Records from a data collection:

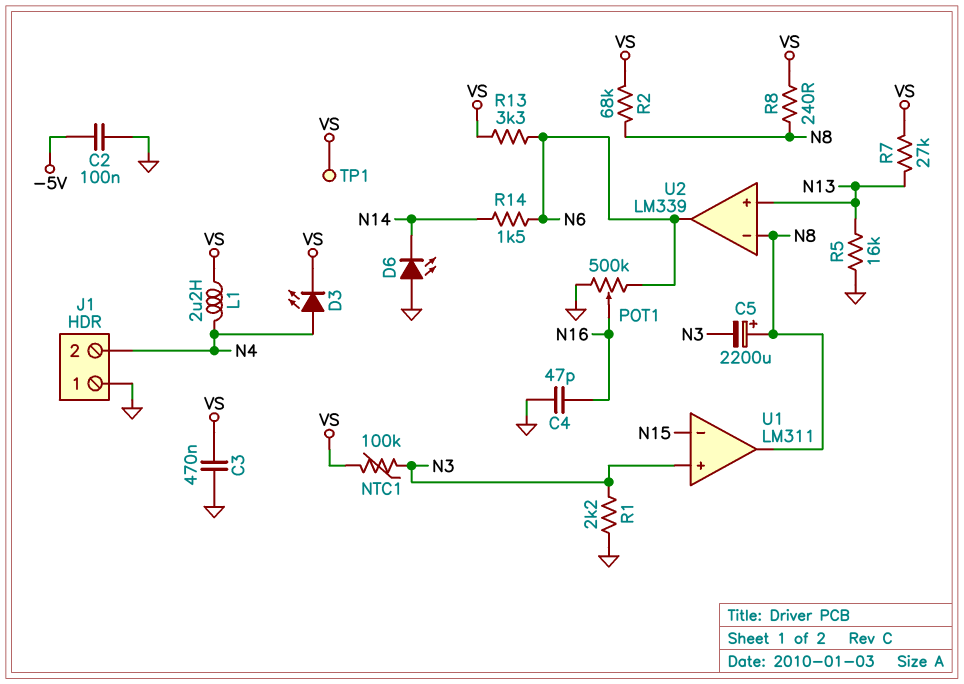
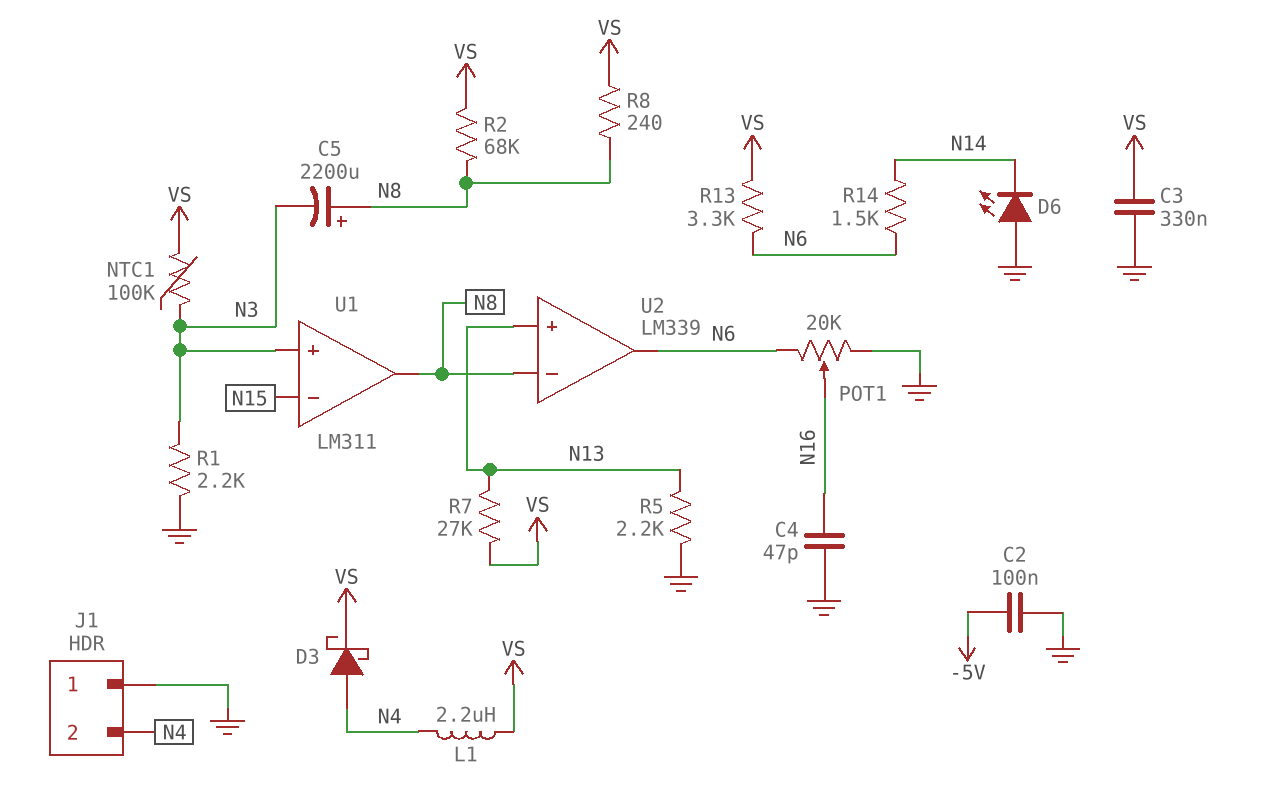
C3: 470nF (GND, VS) -> 330nF (GND, VS)
D3: LED (A N4, K VS) -> schottky (A N4, K VS)
POT1: 500k (GND, N6, wiper N16) -> 20k (GND, N6, wiper N16)
R5: 16k (GND, N13) -> 2.2k (GND, N13)
TP1: test point (VS) -> none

About this exercise:
Exact copies of the line containing "D3: LED (A N4, K VS) -> schottky (A N4, K VS)" and of every line after it through the end of the entries are all that should be output.

Response to this exercise:
D3: LED (A N4, K VS) -> schottky (A N4, K VS)
POT1: 500k (GND, N6, wiper N16) -> 20k (GND, N6, wiper N16)
R5: 16k (GND, N13) -> 2.2k (GND, N13)
TP1: test point (VS) -> none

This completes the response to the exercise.